INFORMATION SHOWN -

- Opening Delimiter -

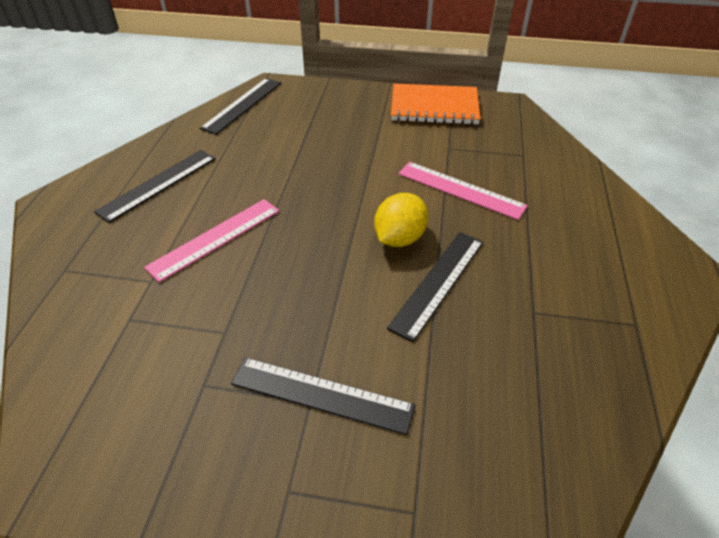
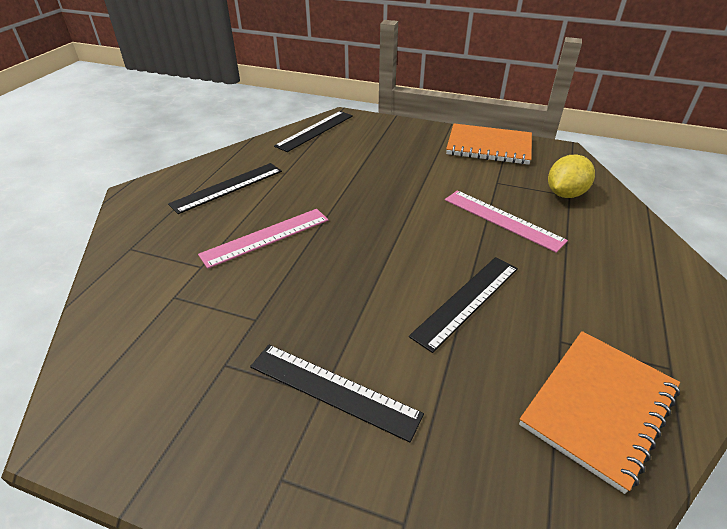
camera: 10 degrees right, 5 degrees down
(399, 238) = (435, 256): yellow lemon -> yellow lemon (565, 194)
(576, 372) = (599, 407): none -> orange notebook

- Closing Delimiter -

Only the pictures are to be left out; the rest of the material above should be printed verbatim.

TASK RESULT -
camera: 10 degrees right, 5 degrees down
(399, 238) = (435, 256): yellow lemon -> yellow lemon (565, 194)
(576, 372) = (599, 407): none -> orange notebook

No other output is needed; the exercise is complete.